─── MATERIAL PROVIDED
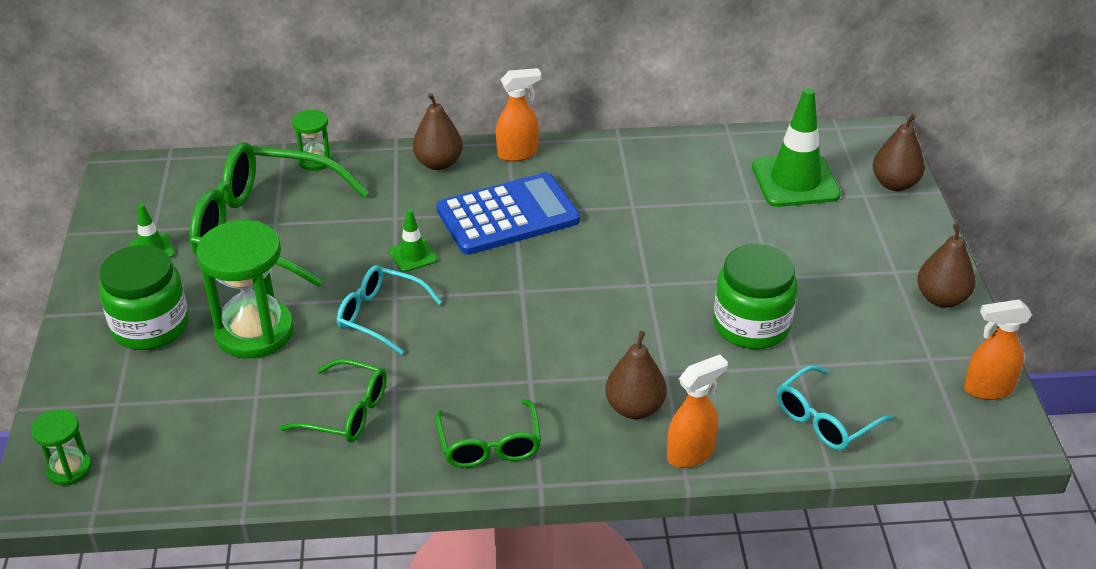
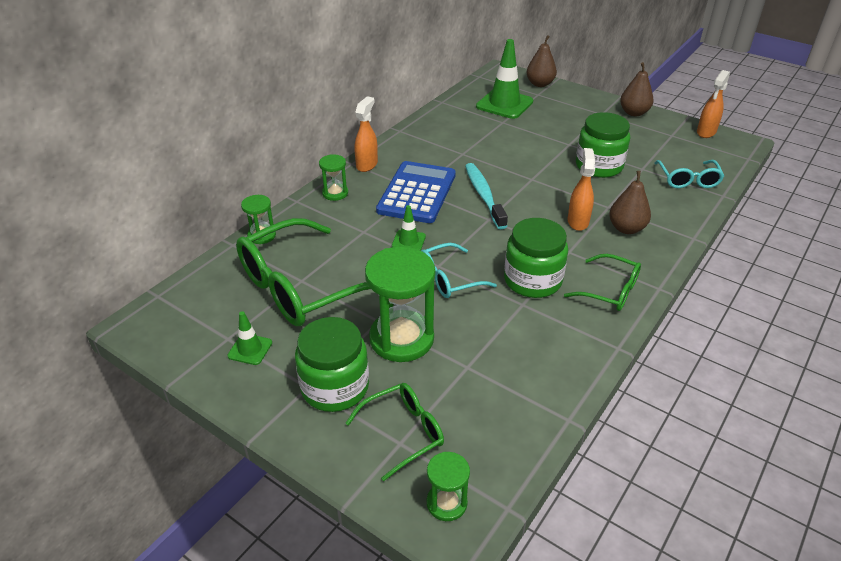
camera: 50 degrees left, 0 degrees up
(347, 412) = (525, 333): green glasses -> green glasses (404, 432)
(438, 163) = (335, 193): brown pear -> green hourglass
(443, 376) = (532, 280): none -> green jar
(564, 264) = (484, 195): none -> turquoise toothbrush
(691, 454) = (678, 228): orange spray bottle -> orange spray bottle (578, 221)

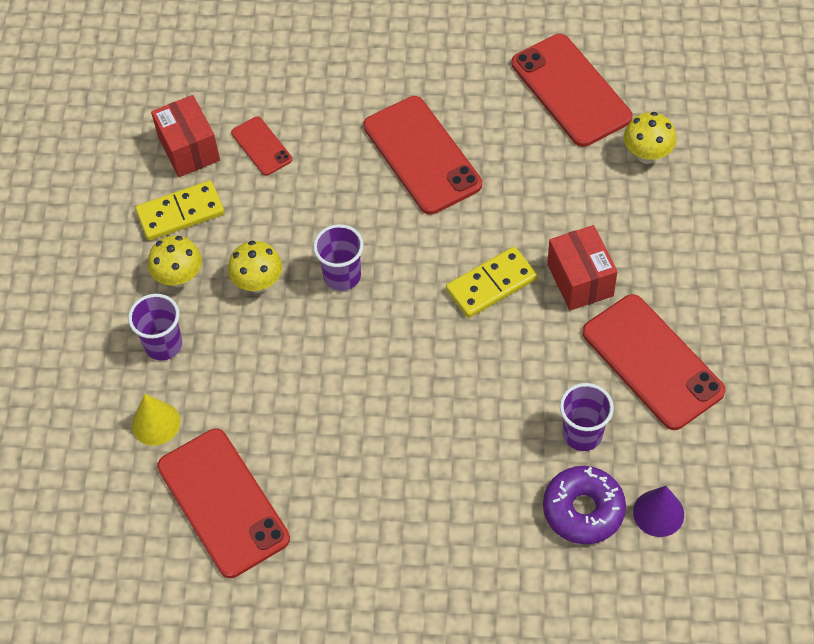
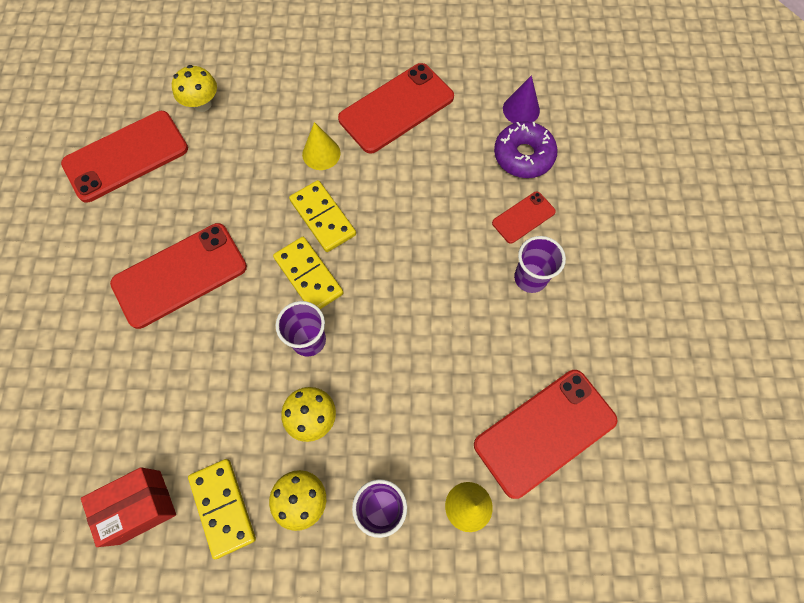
camera: 95 degrees left, 10 degrees up
(261, 146) = (147, 427): red phone -> red phone (523, 217)
(417, 273) = (309, 276): none -> yellow domino
(580, 280) = (321, 153): red box -> yellow cone
(582, 434) = (460, 155): purple cup -> purple cup (530, 278)

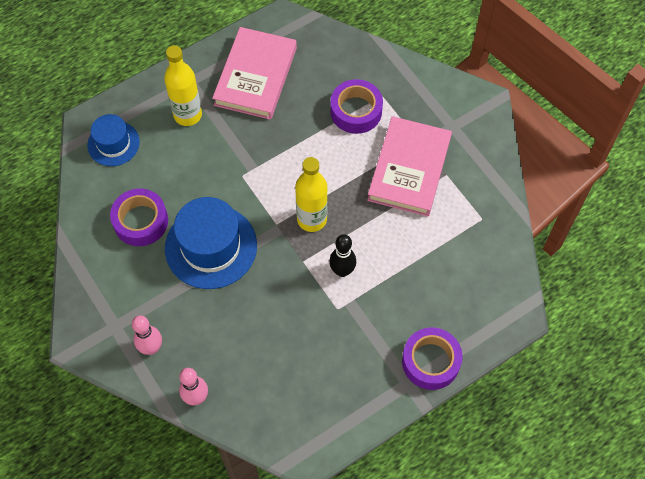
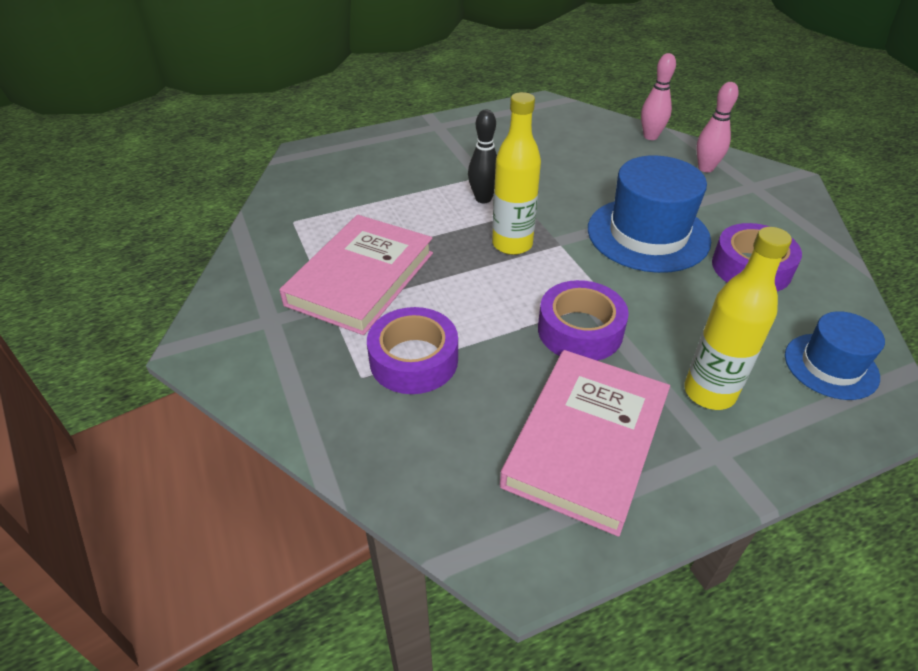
camera: 170 degrees left, 20 degrees down
(430, 361) = (409, 134): purple tape -> purple tape (580, 330)

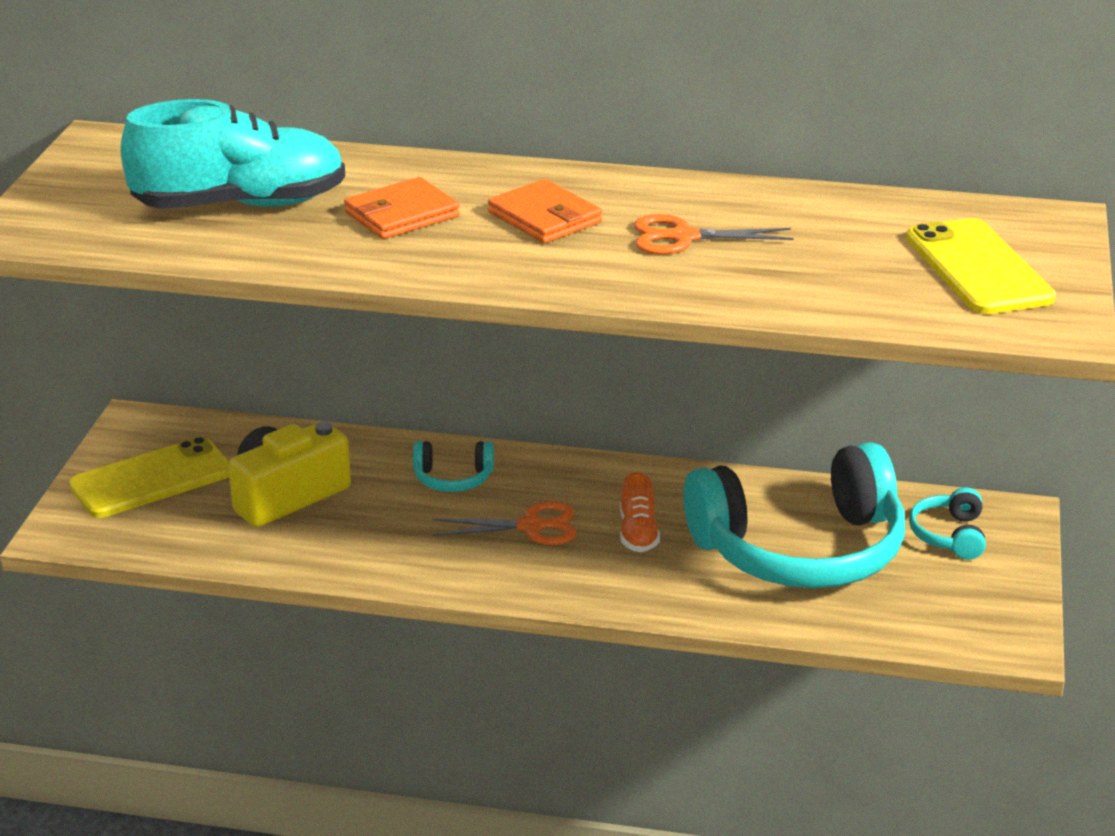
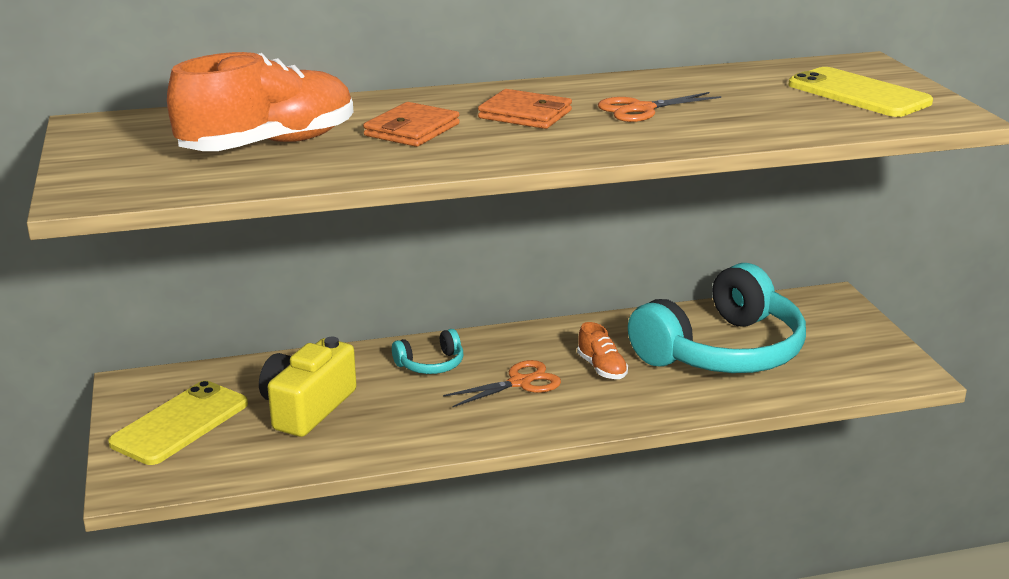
camera: 25 degrees left, 5 degrees down
(240, 205) = (269, 145): turquoise shoe -> orange shoe
(949, 535) = (807, 319): turquoise headphones -> none

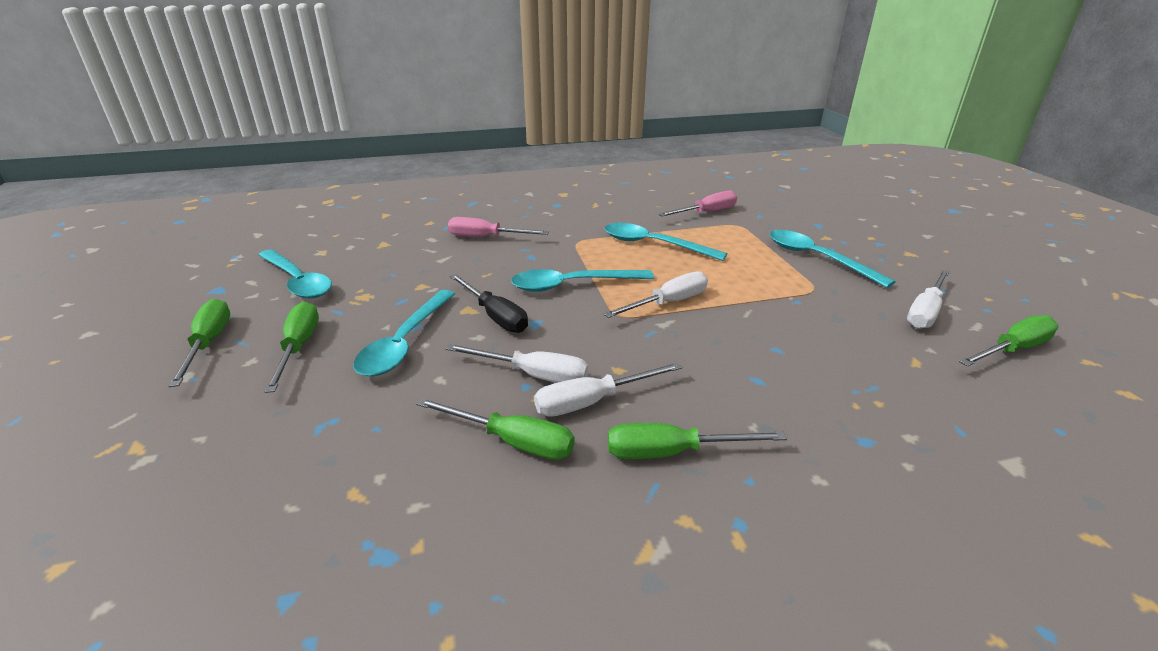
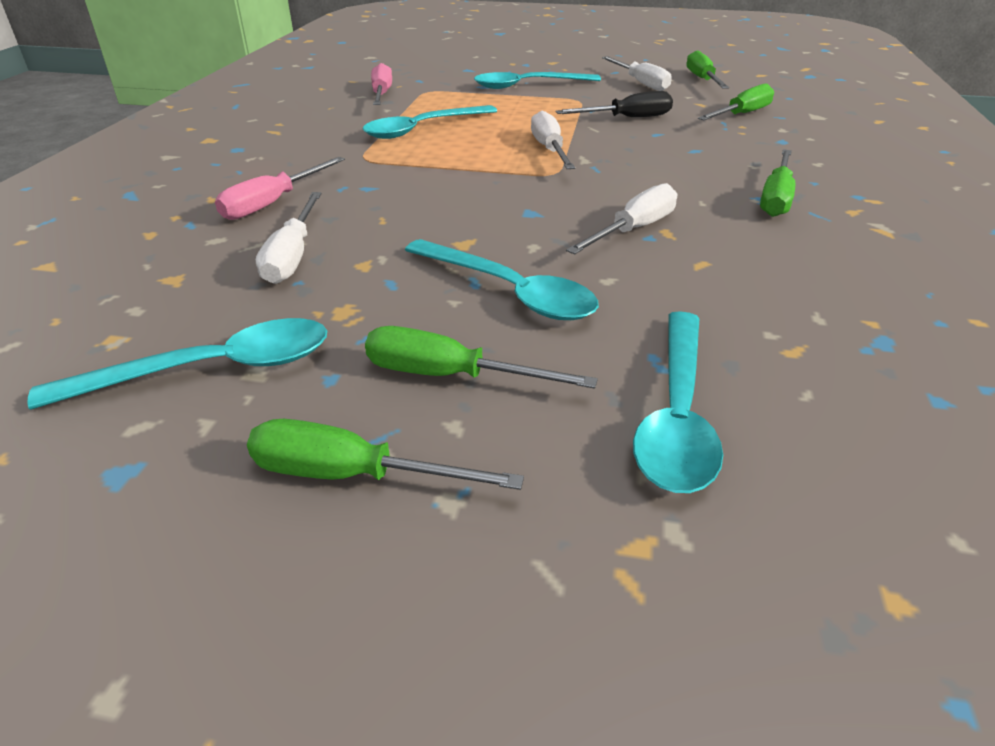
camera: 65 degrees left, 5 degrees up
(495, 316) = (496, 230): black screwdriver -> black screwdriver (627, 118)
(512, 442) = (738, 257): green screwdriver -> green screwdriver (741, 114)
(572, 285) = (467, 180): turquoise spoon -> turquoise spoon (676, 414)
(592, 401) = (693, 212): white screwdriver -> white screwdriver (292, 256)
──────
EXERCISE INSTRUCTIONS:
Go through the records above, find each line with the string "turquoise", and copy it.

OUTPUT BELOW:
(564, 264) = (484, 195): none -> turquoise toothbrush
(240, 205) = (269, 145): turquoise shoe -> orange shoe
(949, 535) = (807, 319): turquoise headphones -> none
(572, 285) = (467, 180): turquoise spoon -> turquoise spoon (676, 414)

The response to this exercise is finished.